→ INSTRUCTIONS TO FOLLOW
Would you please repeat all of the data exactly, omitting the pictures?

→ DATA EXTRACT
- - - - -

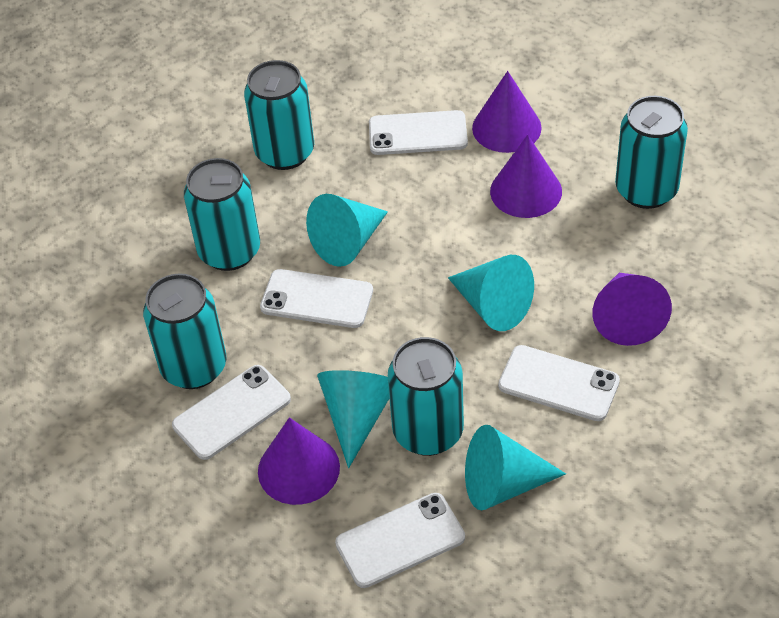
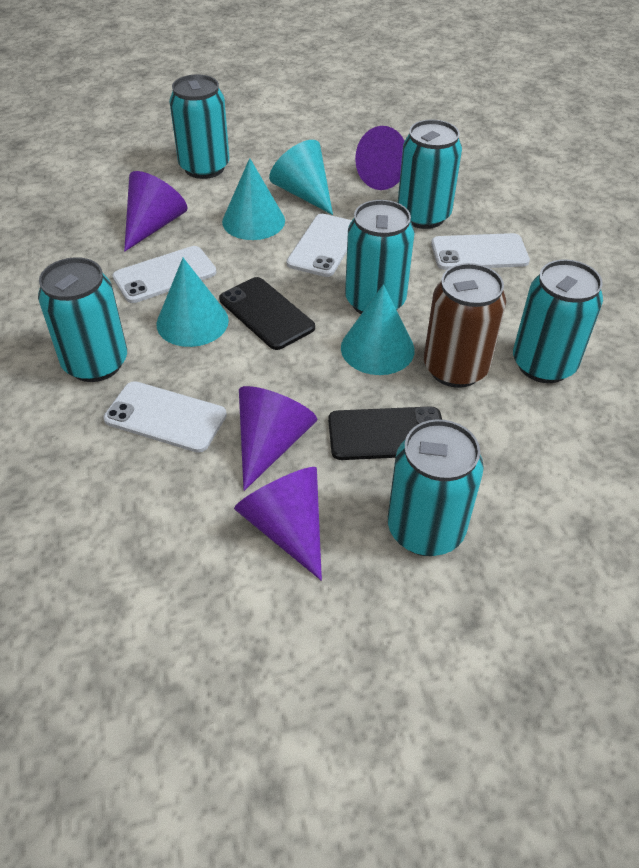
black phone: 0 -> 2
brown can: 0 -> 1
turquoise can: 5 -> 6
white phone: 5 -> 4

- - - - -

→ WRITTEN RESPONSE
black phone: 0 -> 2
brown can: 0 -> 1
turquoise can: 5 -> 6
white phone: 5 -> 4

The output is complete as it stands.